== Segment start ==
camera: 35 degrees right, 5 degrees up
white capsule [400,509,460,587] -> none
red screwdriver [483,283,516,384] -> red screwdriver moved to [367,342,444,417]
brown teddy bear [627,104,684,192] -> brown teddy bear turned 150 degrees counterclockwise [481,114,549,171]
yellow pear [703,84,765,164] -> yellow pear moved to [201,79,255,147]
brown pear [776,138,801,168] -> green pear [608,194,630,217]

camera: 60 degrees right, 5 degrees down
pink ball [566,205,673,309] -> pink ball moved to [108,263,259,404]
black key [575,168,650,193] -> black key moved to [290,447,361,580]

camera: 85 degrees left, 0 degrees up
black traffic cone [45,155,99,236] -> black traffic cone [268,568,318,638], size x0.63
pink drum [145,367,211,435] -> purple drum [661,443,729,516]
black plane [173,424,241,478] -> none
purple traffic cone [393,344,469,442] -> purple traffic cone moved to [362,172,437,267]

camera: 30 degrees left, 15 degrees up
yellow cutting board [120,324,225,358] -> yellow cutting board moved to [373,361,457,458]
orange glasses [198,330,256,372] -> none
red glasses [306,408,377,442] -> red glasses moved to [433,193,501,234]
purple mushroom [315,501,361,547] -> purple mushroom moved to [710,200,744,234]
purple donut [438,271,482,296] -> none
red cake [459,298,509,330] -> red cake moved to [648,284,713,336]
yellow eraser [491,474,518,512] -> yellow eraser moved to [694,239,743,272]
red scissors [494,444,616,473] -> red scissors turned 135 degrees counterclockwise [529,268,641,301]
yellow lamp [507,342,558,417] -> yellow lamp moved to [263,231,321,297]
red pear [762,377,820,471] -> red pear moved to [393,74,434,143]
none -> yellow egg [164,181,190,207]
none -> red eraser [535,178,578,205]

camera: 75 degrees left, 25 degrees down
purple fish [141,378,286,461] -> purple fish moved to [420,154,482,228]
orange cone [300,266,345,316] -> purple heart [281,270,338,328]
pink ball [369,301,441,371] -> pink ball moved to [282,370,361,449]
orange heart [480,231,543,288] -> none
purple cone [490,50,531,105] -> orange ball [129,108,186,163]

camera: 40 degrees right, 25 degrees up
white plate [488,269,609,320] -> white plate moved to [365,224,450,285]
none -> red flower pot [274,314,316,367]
== Segment end ==
Could you please copy the lines of the listing above exactly, from its first line through the line bearing "yellow cutting board [120,324,225,358]", and nothing more?

_ANSWER SPACE_
camera: 35 degrees right, 5 degrees up
white capsule [400,509,460,587] -> none
red screwdriver [483,283,516,384] -> red screwdriver moved to [367,342,444,417]
brown teddy bear [627,104,684,192] -> brown teddy bear turned 150 degrees counterclockwise [481,114,549,171]
yellow pear [703,84,765,164] -> yellow pear moved to [201,79,255,147]
brown pear [776,138,801,168] -> green pear [608,194,630,217]

camera: 60 degrees right, 5 degrees down
pink ball [566,205,673,309] -> pink ball moved to [108,263,259,404]
black key [575,168,650,193] -> black key moved to [290,447,361,580]

camera: 85 degrees left, 0 degrees up
black traffic cone [45,155,99,236] -> black traffic cone [268,568,318,638], size x0.63
pink drum [145,367,211,435] -> purple drum [661,443,729,516]
black plane [173,424,241,478] -> none
purple traffic cone [393,344,469,442] -> purple traffic cone moved to [362,172,437,267]

camera: 30 degrees left, 15 degrees up
yellow cutting board [120,324,225,358] -> yellow cutting board moved to [373,361,457,458]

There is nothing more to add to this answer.